> PROBLEM DETAILS
Each record must be printed exactly as given.

*** Opening EXERCISE INPUT ***

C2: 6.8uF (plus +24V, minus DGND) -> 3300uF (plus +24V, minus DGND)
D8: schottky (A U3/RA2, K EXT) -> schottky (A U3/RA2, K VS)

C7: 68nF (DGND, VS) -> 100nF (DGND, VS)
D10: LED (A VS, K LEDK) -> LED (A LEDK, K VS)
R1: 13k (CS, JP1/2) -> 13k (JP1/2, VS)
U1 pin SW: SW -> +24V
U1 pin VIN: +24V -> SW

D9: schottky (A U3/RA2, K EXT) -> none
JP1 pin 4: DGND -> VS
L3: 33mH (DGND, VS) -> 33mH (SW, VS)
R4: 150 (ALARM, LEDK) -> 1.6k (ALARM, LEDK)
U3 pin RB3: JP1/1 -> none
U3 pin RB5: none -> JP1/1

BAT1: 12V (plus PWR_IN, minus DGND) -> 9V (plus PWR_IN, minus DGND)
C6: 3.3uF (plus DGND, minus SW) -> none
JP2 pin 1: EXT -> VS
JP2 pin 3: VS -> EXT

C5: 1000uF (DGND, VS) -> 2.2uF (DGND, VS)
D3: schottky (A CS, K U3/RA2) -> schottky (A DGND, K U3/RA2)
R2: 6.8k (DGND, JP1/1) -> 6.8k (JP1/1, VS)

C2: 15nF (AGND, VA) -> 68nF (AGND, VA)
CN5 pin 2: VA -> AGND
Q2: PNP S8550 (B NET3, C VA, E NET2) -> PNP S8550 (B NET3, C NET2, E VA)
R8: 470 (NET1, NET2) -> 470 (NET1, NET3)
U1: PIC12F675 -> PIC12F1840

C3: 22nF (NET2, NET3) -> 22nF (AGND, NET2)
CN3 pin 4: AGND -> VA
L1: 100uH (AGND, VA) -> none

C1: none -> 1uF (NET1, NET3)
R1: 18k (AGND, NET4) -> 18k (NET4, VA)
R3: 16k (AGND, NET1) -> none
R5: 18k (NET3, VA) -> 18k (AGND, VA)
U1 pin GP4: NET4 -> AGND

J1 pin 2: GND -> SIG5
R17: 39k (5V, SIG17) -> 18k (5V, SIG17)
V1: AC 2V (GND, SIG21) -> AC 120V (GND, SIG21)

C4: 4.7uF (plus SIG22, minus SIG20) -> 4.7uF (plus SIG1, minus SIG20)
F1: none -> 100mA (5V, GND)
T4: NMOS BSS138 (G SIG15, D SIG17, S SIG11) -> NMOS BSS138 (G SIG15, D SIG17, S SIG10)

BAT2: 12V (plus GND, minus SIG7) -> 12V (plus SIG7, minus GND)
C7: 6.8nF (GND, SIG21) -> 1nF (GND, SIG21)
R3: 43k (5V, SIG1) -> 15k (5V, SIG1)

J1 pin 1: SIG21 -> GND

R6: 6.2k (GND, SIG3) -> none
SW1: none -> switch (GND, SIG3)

*** Closing EXERCISE INPUT ***

> SOLUTION BELOW
C2: 6.8uF (plus +24V, minus DGND) -> 3300uF (plus +24V, minus DGND)
D8: schottky (A U3/RA2, K EXT) -> schottky (A U3/RA2, K VS)

C7: 68nF (DGND, VS) -> 100nF (DGND, VS)
D10: LED (A VS, K LEDK) -> LED (A LEDK, K VS)
R1: 13k (CS, JP1/2) -> 13k (JP1/2, VS)
U1 pin SW: SW -> +24V
U1 pin VIN: +24V -> SW

D9: schottky (A U3/RA2, K EXT) -> none
JP1 pin 4: DGND -> VS
L3: 33mH (DGND, VS) -> 33mH (SW, VS)
R4: 150 (ALARM, LEDK) -> 1.6k (ALARM, LEDK)
U3 pin RB3: JP1/1 -> none
U3 pin RB5: none -> JP1/1

BAT1: 12V (plus PWR_IN, minus DGND) -> 9V (plus PWR_IN, minus DGND)
C6: 3.3uF (plus DGND, minus SW) -> none
JP2 pin 1: EXT -> VS
JP2 pin 3: VS -> EXT

C5: 1000uF (DGND, VS) -> 2.2uF (DGND, VS)
D3: schottky (A CS, K U3/RA2) -> schottky (A DGND, K U3/RA2)
R2: 6.8k (DGND, JP1/1) -> 6.8k (JP1/1, VS)

C2: 15nF (AGND, VA) -> 68nF (AGND, VA)
CN5 pin 2: VA -> AGND
Q2: PNP S8550 (B NET3, C VA, E NET2) -> PNP S8550 (B NET3, C NET2, E VA)
R8: 470 (NET1, NET2) -> 470 (NET1, NET3)
U1: PIC12F675 -> PIC12F1840

C3: 22nF (NET2, NET3) -> 22nF (AGND, NET2)
CN3 pin 4: AGND -> VA
L1: 100uH (AGND, VA) -> none

C1: none -> 1uF (NET1, NET3)
R1: 18k (AGND, NET4) -> 18k (NET4, VA)
R3: 16k (AGND, NET1) -> none
R5: 18k (NET3, VA) -> 18k (AGND, VA)
U1 pin GP4: NET4 -> AGND

J1 pin 2: GND -> SIG5
R17: 39k (5V, SIG17) -> 18k (5V, SIG17)
V1: AC 2V (GND, SIG21) -> AC 120V (GND, SIG21)

C4: 4.7uF (plus SIG22, minus SIG20) -> 4.7uF (plus SIG1, minus SIG20)
F1: none -> 100mA (5V, GND)
T4: NMOS BSS138 (G SIG15, D SIG17, S SIG11) -> NMOS BSS138 (G SIG15, D SIG17, S SIG10)

BAT2: 12V (plus GND, minus SIG7) -> 12V (plus SIG7, minus GND)
C7: 6.8nF (GND, SIG21) -> 1nF (GND, SIG21)
R3: 43k (5V, SIG1) -> 15k (5V, SIG1)

J1 pin 1: SIG21 -> GND

R6: 6.2k (GND, SIG3) -> none
SW1: none -> switch (GND, SIG3)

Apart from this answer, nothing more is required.